(Records from a collection)
◆ ◆ ◆ ◆ ◆ ◆ ◆
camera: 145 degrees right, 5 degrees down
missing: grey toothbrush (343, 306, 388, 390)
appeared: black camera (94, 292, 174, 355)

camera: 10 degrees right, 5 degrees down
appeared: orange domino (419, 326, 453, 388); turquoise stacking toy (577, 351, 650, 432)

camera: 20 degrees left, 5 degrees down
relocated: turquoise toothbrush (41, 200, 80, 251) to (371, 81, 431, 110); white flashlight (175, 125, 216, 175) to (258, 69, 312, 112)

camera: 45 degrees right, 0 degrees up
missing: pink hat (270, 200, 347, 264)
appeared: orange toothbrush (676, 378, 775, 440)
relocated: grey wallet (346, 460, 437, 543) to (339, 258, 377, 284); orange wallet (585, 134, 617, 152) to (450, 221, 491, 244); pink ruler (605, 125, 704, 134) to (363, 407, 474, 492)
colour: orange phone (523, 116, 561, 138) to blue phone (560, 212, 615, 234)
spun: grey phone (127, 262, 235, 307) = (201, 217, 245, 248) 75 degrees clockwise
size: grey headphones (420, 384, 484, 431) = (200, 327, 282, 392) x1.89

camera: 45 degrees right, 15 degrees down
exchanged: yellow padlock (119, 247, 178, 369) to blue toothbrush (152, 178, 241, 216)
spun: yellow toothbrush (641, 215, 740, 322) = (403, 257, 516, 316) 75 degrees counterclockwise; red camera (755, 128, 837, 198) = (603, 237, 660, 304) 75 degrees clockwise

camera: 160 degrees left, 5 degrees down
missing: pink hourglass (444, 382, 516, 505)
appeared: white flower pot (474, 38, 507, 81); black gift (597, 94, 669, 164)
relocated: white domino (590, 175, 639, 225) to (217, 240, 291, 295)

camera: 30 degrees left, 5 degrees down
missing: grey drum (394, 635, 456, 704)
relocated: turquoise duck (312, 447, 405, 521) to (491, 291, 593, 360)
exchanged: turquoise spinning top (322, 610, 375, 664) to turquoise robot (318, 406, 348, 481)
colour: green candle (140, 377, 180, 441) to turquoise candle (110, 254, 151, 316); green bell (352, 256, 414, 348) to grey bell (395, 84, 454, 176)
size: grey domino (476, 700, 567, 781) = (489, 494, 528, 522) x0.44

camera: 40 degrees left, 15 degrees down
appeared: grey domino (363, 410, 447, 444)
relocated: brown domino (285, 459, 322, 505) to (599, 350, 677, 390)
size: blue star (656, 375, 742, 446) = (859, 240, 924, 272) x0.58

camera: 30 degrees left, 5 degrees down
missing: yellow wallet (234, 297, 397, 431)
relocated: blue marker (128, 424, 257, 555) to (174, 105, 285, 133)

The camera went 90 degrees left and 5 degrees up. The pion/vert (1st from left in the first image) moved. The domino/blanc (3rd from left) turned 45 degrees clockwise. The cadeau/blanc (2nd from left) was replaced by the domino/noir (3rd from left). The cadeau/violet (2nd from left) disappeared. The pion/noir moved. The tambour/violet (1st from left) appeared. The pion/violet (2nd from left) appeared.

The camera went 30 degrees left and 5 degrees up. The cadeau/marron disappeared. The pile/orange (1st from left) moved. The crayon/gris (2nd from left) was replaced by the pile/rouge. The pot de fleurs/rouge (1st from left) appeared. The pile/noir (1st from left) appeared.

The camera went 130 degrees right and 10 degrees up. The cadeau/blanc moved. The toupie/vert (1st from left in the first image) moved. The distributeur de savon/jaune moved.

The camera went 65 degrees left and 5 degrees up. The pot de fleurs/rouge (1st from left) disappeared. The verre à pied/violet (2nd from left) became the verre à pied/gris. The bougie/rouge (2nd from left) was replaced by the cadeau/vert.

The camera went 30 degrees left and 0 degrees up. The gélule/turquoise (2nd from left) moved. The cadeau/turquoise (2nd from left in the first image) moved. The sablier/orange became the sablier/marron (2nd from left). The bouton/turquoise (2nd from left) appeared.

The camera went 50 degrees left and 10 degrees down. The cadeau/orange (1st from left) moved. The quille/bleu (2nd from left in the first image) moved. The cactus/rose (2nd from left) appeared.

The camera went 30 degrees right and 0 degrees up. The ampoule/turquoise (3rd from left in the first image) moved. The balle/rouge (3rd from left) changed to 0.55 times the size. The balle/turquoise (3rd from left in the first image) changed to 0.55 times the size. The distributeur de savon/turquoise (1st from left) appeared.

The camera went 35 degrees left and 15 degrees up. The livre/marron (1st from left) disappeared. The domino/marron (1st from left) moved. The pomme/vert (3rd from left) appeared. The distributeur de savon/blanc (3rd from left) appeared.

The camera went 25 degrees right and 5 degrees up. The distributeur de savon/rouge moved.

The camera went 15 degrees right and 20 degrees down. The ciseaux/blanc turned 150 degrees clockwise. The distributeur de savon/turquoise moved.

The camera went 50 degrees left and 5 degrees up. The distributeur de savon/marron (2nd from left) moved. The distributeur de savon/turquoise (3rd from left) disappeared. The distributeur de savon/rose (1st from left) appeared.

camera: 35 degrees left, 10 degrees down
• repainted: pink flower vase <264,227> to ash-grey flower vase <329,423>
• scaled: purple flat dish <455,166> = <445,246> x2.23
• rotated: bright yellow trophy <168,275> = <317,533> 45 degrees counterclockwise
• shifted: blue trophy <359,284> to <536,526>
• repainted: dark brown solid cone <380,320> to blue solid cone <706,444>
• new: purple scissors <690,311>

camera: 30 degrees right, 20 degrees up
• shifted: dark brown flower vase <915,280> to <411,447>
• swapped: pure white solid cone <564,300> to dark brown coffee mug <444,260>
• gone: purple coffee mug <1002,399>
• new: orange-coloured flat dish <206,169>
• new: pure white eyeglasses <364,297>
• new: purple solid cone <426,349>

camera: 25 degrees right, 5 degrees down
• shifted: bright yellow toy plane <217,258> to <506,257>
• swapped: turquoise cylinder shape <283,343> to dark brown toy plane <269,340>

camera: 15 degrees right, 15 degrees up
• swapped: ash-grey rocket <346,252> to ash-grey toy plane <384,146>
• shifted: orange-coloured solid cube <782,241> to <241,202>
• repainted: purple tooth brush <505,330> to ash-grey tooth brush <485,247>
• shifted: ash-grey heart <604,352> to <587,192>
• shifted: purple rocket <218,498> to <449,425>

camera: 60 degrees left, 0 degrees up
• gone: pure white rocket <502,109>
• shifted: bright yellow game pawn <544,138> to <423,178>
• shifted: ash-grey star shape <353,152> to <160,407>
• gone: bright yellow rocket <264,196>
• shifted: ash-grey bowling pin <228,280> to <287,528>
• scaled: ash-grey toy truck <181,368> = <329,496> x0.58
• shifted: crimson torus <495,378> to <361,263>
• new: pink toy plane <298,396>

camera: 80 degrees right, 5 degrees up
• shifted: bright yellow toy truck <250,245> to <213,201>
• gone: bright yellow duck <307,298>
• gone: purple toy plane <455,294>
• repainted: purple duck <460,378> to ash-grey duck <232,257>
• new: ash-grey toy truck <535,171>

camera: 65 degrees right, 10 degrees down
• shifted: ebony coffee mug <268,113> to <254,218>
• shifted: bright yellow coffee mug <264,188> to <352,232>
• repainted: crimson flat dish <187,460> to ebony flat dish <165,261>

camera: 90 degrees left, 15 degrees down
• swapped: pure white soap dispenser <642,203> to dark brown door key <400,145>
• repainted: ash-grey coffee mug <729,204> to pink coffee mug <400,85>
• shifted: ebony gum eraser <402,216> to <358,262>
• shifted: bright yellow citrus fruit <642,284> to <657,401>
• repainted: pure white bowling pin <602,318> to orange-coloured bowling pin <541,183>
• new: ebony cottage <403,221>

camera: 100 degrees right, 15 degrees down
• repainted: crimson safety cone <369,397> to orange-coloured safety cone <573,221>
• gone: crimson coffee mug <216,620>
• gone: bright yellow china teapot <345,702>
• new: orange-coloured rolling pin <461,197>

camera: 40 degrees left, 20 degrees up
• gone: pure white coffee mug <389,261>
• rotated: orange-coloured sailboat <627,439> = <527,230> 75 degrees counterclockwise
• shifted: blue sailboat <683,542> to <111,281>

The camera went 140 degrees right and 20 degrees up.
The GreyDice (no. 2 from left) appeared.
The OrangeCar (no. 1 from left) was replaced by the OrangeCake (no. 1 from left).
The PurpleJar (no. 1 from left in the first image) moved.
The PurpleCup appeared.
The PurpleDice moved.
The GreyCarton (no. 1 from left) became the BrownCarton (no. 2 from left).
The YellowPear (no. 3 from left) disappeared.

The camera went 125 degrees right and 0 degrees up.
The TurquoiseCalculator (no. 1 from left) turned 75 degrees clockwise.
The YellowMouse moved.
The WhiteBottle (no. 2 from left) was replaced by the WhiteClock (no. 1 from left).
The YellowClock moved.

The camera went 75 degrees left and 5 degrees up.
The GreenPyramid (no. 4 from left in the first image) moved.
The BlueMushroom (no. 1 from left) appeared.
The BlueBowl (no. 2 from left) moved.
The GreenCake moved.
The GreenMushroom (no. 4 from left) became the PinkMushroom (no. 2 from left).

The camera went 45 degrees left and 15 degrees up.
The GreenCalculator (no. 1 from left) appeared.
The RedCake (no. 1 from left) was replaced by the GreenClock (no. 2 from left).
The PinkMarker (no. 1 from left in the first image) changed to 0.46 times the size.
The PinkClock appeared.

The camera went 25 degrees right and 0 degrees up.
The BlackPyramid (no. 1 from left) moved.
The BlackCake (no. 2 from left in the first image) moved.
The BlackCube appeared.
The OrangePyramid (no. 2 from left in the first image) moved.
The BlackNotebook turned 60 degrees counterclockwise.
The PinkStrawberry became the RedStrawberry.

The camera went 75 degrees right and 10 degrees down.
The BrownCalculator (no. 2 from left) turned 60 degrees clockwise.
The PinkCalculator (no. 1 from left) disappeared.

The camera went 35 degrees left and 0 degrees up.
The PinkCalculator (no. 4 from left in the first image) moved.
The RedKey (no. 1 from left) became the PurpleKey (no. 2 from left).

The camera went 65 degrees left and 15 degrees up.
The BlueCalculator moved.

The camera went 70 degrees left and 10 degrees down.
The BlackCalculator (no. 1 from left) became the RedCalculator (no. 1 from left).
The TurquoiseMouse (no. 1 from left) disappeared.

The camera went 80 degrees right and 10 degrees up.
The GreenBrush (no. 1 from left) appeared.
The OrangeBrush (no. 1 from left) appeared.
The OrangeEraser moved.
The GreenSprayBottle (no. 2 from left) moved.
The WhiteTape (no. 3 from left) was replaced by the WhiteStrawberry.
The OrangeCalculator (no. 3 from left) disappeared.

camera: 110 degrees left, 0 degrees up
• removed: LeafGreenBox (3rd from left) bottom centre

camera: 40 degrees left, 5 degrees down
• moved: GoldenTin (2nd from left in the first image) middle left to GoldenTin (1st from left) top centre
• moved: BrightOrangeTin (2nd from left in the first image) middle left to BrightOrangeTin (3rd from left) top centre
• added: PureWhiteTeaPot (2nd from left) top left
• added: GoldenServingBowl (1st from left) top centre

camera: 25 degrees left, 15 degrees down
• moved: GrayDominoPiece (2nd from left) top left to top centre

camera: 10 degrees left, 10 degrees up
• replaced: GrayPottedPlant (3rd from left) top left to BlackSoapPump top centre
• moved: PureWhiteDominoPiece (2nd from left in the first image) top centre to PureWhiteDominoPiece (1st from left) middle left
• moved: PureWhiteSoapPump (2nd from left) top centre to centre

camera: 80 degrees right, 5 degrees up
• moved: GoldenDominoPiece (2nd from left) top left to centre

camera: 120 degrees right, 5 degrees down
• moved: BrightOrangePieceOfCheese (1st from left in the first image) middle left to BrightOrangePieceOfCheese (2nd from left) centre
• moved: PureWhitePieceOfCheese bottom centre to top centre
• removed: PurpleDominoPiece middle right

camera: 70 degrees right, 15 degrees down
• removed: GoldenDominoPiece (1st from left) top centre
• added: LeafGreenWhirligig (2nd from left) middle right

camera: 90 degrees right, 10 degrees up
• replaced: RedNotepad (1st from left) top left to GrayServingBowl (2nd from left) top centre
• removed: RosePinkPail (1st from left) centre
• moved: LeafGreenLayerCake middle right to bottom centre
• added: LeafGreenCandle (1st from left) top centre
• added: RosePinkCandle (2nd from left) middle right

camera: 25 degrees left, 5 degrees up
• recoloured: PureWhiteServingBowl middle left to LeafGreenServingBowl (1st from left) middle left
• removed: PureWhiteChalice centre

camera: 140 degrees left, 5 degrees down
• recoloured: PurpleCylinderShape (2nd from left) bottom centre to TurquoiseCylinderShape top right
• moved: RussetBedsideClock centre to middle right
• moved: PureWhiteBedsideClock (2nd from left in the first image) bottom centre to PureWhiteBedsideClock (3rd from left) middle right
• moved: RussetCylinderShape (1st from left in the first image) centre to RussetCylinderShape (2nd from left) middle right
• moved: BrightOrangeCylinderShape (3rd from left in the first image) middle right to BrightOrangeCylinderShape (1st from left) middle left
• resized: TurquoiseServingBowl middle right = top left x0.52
◆ ◆ ◆ ◆ ◆ ◆ ◆
Task to carry out> Would you copy, unchanged, the stretch of the records above that begins at the line containing "<359,284> to <536,526>" and ends at the line containing "solid cone <706,444>", and only that?

Written reply>
• shifted: blue trophy <359,284> to <536,526>
• repainted: dark brown solid cone <380,320> to blue solid cone <706,444>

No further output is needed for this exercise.